---- DATASET ENTRIES

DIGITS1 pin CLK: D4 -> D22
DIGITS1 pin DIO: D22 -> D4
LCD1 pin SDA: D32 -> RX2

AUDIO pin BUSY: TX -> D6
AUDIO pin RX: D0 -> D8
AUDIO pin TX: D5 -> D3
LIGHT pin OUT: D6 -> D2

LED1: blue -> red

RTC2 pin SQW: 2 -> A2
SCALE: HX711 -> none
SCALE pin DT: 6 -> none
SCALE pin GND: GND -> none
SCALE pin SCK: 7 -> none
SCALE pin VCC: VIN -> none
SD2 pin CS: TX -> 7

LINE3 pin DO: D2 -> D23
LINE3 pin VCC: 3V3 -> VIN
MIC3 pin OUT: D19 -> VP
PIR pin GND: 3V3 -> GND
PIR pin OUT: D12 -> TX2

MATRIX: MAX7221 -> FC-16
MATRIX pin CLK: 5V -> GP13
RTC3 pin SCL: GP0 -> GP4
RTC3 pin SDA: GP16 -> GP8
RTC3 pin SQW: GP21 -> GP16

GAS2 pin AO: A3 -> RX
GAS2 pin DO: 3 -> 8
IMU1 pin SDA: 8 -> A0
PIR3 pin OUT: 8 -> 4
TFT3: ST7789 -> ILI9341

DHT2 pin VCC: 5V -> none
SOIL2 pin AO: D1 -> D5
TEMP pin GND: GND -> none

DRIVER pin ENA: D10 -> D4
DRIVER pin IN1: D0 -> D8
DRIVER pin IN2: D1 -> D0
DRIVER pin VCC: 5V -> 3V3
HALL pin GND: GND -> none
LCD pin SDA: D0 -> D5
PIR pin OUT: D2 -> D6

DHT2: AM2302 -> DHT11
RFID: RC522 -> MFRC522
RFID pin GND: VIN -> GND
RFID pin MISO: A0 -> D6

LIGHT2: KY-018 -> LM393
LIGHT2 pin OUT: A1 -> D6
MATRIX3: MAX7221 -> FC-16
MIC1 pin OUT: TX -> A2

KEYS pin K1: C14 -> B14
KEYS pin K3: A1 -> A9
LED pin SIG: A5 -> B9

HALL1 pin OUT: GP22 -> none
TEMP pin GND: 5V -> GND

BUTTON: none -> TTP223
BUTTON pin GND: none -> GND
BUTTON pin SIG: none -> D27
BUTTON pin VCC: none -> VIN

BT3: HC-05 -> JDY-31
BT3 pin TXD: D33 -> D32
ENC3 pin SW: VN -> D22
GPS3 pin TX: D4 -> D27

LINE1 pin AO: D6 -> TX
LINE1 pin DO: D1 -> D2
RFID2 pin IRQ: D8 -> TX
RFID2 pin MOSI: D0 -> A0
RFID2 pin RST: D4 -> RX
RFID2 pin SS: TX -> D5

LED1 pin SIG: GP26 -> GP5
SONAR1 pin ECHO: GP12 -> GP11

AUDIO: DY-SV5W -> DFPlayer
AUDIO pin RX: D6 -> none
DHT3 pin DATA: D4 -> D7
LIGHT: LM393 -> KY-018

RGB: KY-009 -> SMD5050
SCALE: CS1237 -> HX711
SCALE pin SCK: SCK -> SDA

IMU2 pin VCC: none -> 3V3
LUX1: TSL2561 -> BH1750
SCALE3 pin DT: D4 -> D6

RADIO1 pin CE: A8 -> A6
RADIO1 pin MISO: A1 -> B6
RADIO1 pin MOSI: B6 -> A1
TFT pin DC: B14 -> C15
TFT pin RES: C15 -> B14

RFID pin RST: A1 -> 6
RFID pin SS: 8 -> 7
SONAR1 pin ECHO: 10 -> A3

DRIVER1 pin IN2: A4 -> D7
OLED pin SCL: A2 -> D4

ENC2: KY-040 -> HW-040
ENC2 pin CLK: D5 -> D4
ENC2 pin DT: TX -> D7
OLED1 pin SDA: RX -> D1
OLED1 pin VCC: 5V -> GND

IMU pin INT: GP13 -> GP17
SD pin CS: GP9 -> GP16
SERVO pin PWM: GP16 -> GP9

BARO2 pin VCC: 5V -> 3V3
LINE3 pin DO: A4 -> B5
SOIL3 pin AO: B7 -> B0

--------

§ **TASK REQUIREMENTS**:
Retype the data exactly.

§ **OUTPUT**:
DIGITS1 pin CLK: D4 -> D22
DIGITS1 pin DIO: D22 -> D4
LCD1 pin SDA: D32 -> RX2

AUDIO pin BUSY: TX -> D6
AUDIO pin RX: D0 -> D8
AUDIO pin TX: D5 -> D3
LIGHT pin OUT: D6 -> D2

LED1: blue -> red

RTC2 pin SQW: 2 -> A2
SCALE: HX711 -> none
SCALE pin DT: 6 -> none
SCALE pin GND: GND -> none
SCALE pin SCK: 7 -> none
SCALE pin VCC: VIN -> none
SD2 pin CS: TX -> 7

LINE3 pin DO: D2 -> D23
LINE3 pin VCC: 3V3 -> VIN
MIC3 pin OUT: D19 -> VP
PIR pin GND: 3V3 -> GND
PIR pin OUT: D12 -> TX2

MATRIX: MAX7221 -> FC-16
MATRIX pin CLK: 5V -> GP13
RTC3 pin SCL: GP0 -> GP4
RTC3 pin SDA: GP16 -> GP8
RTC3 pin SQW: GP21 -> GP16

GAS2 pin AO: A3 -> RX
GAS2 pin DO: 3 -> 8
IMU1 pin SDA: 8 -> A0
PIR3 pin OUT: 8 -> 4
TFT3: ST7789 -> ILI9341

DHT2 pin VCC: 5V -> none
SOIL2 pin AO: D1 -> D5
TEMP pin GND: GND -> none

DRIVER pin ENA: D10 -> D4
DRIVER pin IN1: D0 -> D8
DRIVER pin IN2: D1 -> D0
DRIVER pin VCC: 5V -> 3V3
HALL pin GND: GND -> none
LCD pin SDA: D0 -> D5
PIR pin OUT: D2 -> D6

DHT2: AM2302 -> DHT11
RFID: RC522 -> MFRC522
RFID pin GND: VIN -> GND
RFID pin MISO: A0 -> D6

LIGHT2: KY-018 -> LM393
LIGHT2 pin OUT: A1 -> D6
MATRIX3: MAX7221 -> FC-16
MIC1 pin OUT: TX -> A2

KEYS pin K1: C14 -> B14
KEYS pin K3: A1 -> A9
LED pin SIG: A5 -> B9

HALL1 pin OUT: GP22 -> none
TEMP pin GND: 5V -> GND

BUTTON: none -> TTP223
BUTTON pin GND: none -> GND
BUTTON pin SIG: none -> D27
BUTTON pin VCC: none -> VIN

BT3: HC-05 -> JDY-31
BT3 pin TXD: D33 -> D32
ENC3 pin SW: VN -> D22
GPS3 pin TX: D4 -> D27

LINE1 pin AO: D6 -> TX
LINE1 pin DO: D1 -> D2
RFID2 pin IRQ: D8 -> TX
RFID2 pin MOSI: D0 -> A0
RFID2 pin RST: D4 -> RX
RFID2 pin SS: TX -> D5

LED1 pin SIG: GP26 -> GP5
SONAR1 pin ECHO: GP12 -> GP11

AUDIO: DY-SV5W -> DFPlayer
AUDIO pin RX: D6 -> none
DHT3 pin DATA: D4 -> D7
LIGHT: LM393 -> KY-018

RGB: KY-009 -> SMD5050
SCALE: CS1237 -> HX711
SCALE pin SCK: SCK -> SDA

IMU2 pin VCC: none -> 3V3
LUX1: TSL2561 -> BH1750
SCALE3 pin DT: D4 -> D6

RADIO1 pin CE: A8 -> A6
RADIO1 pin MISO: A1 -> B6
RADIO1 pin MOSI: B6 -> A1
TFT pin DC: B14 -> C15
TFT pin RES: C15 -> B14

RFID pin RST: A1 -> 6
RFID pin SS: 8 -> 7
SONAR1 pin ECHO: 10 -> A3

DRIVER1 pin IN2: A4 -> D7
OLED pin SCL: A2 -> D4

ENC2: KY-040 -> HW-040
ENC2 pin CLK: D5 -> D4
ENC2 pin DT: TX -> D7
OLED1 pin SDA: RX -> D1
OLED1 pin VCC: 5V -> GND

IMU pin INT: GP13 -> GP17
SD pin CS: GP9 -> GP16
SERVO pin PWM: GP16 -> GP9

BARO2 pin VCC: 5V -> 3V3
LINE3 pin DO: A4 -> B5
SOIL3 pin AO: B7 -> B0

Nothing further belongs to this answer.